DESCRIPTION OF THE TASK: Print each entry precisely; exclude the pictures.

(Extracted records)
------------

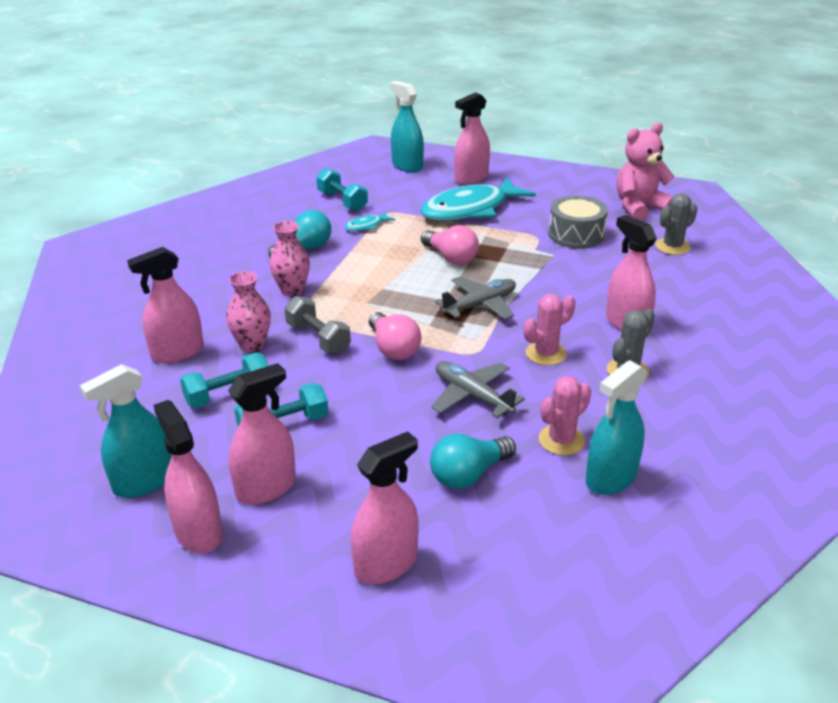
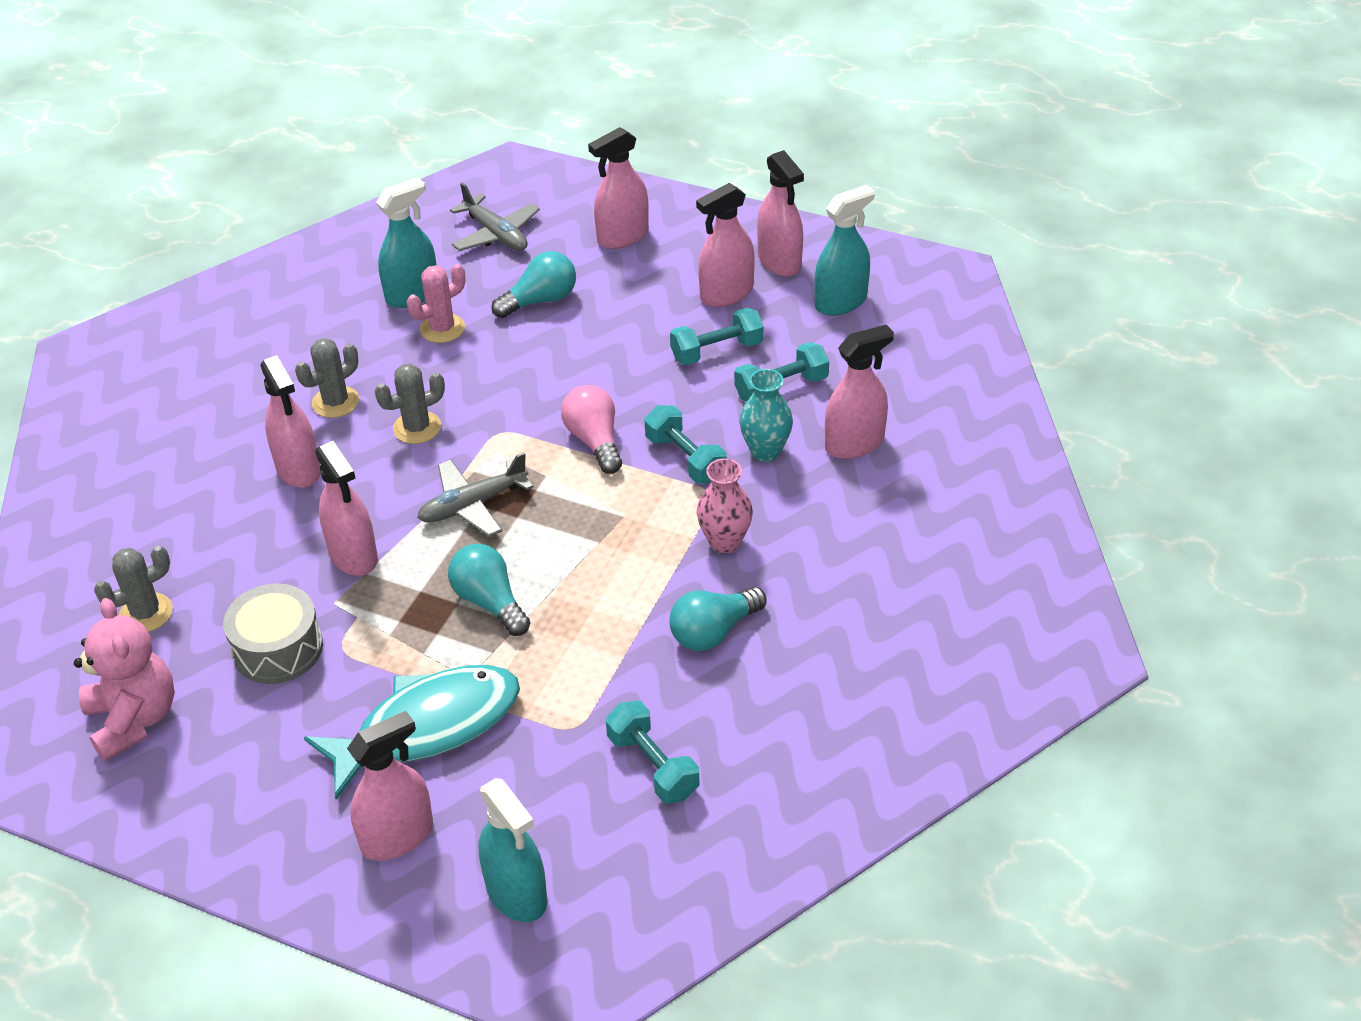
camera: 175 degrees left, 10 degrees up
(252, 345) = (765, 451): pink vase -> turquoise vase
(318, 338) = (685, 459): grey dumbbell -> turquoise dumbbell
(366, 226) = (613, 688): turquoise fish -> none
(451, 257) = (489, 602): pink light bulb -> turquoise light bulb
(472, 396) = (516, 377): grey plane -> grey plane (496, 234)
(546, 353) = (417, 428): pink cactus -> grey cactus
(554, 276) = (353, 555): none -> pink spray bottle
(639, 208) = (134, 719): pink teddy bear -> pink teddy bear turned 90 degrees counterclockwise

------------

RESPONSE AREA:
camera: 175 degrees left, 10 degrees up
(252, 345) = (765, 451): pink vase -> turquoise vase
(318, 338) = (685, 459): grey dumbbell -> turquoise dumbbell
(366, 226) = (613, 688): turquoise fish -> none
(451, 257) = (489, 602): pink light bulb -> turquoise light bulb
(472, 396) = (516, 377): grey plane -> grey plane (496, 234)
(546, 353) = (417, 428): pink cactus -> grey cactus
(554, 276) = (353, 555): none -> pink spray bottle
(639, 208) = (134, 719): pink teddy bear -> pink teddy bear turned 90 degrees counterclockwise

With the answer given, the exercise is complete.